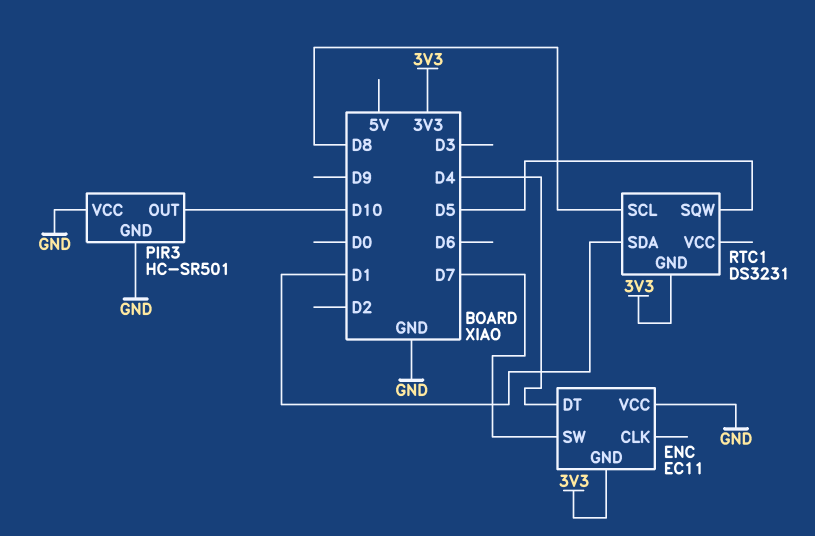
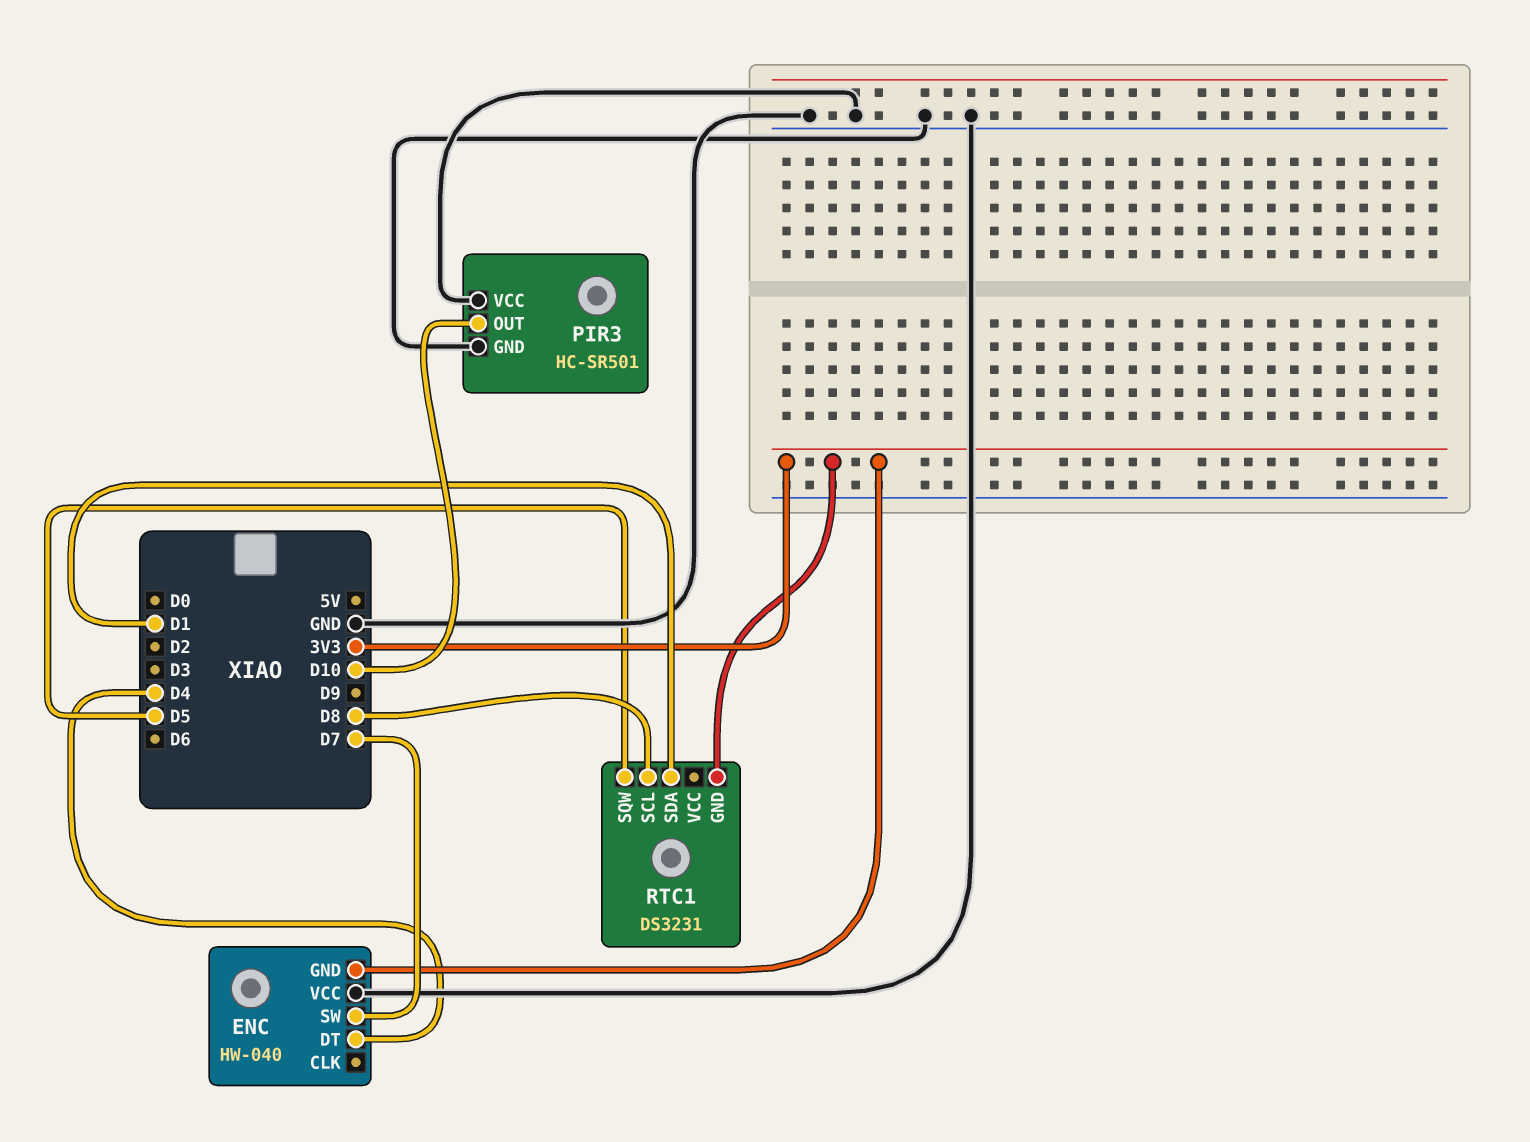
ENC: EC11 -> HW-040

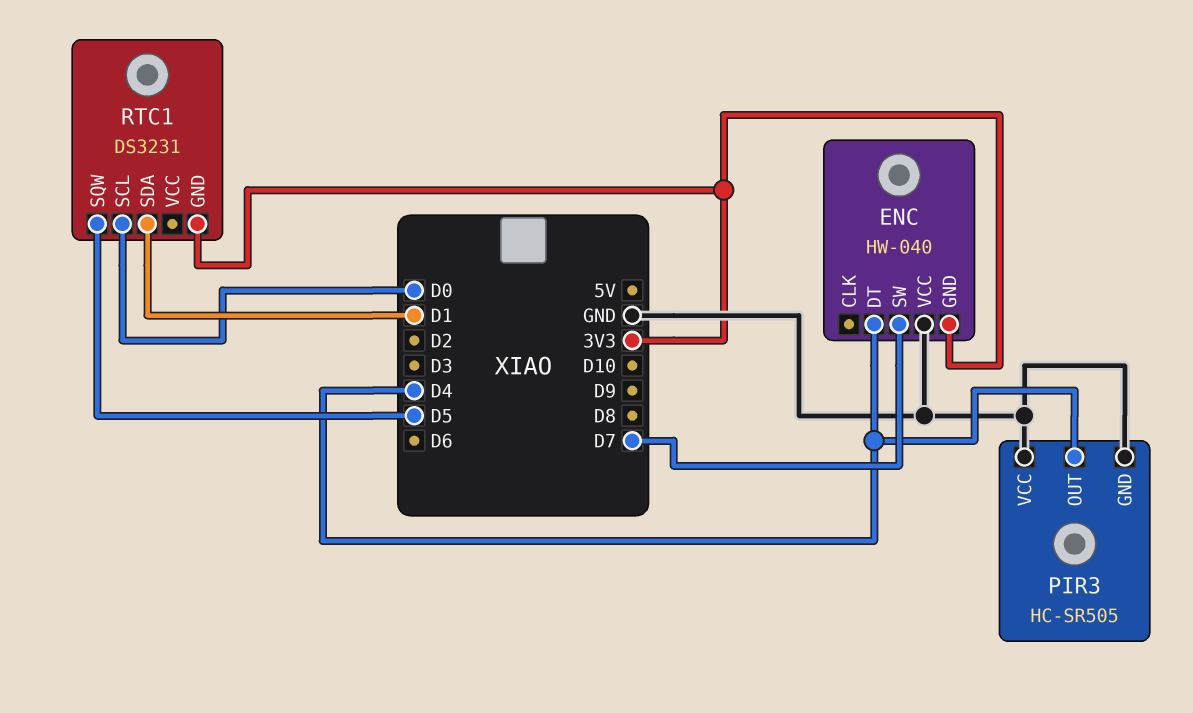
PIR3: HC-SR501 -> HC-SR505
PIR3 pin OUT: D10 -> D4
RTC1 pin SCL: D8 -> D0

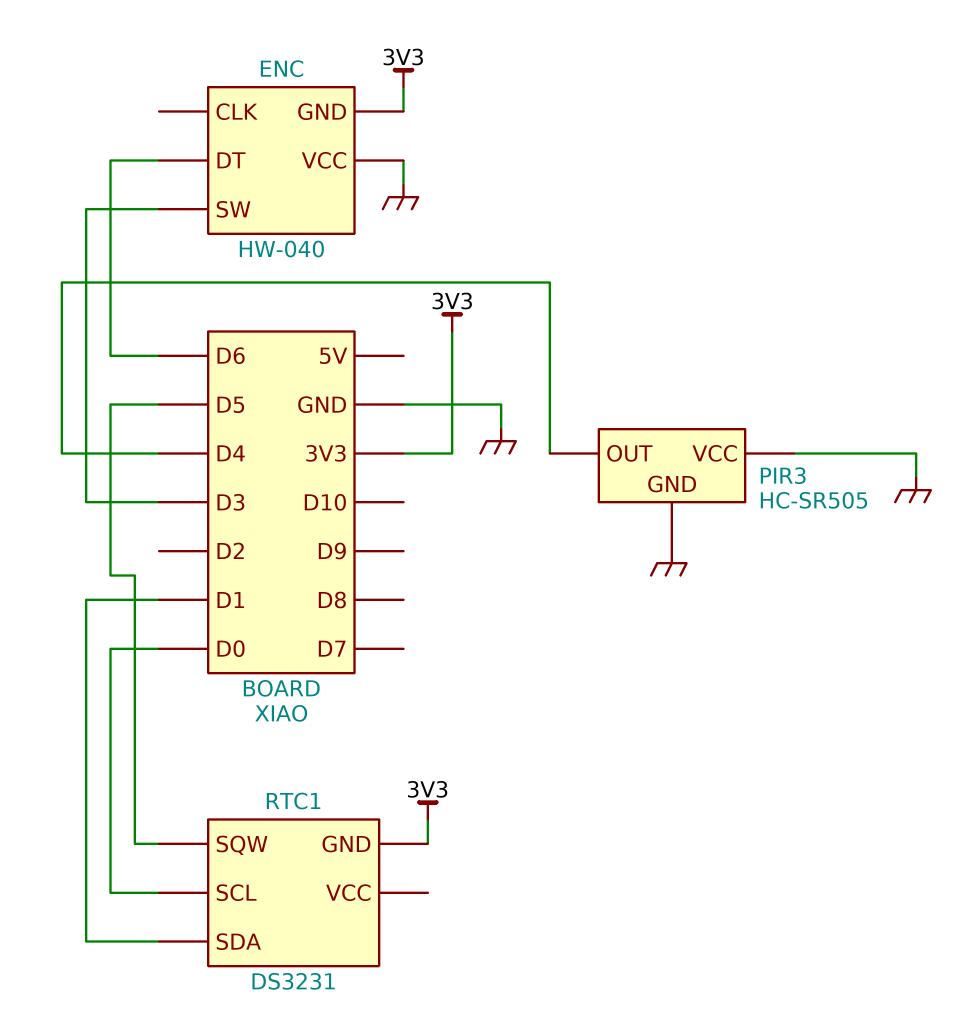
ENC pin DT: D4 -> D6
ENC pin SW: D7 -> D3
# # # #
## TRY IT
If a record holds a picture, leave the picture out and print everything else exactly.

## RESULT
ENC: EC11 -> HW-040

PIR3: HC-SR501 -> HC-SR505
PIR3 pin OUT: D10 -> D4
RTC1 pin SCL: D8 -> D0

ENC pin DT: D4 -> D6
ENC pin SW: D7 -> D3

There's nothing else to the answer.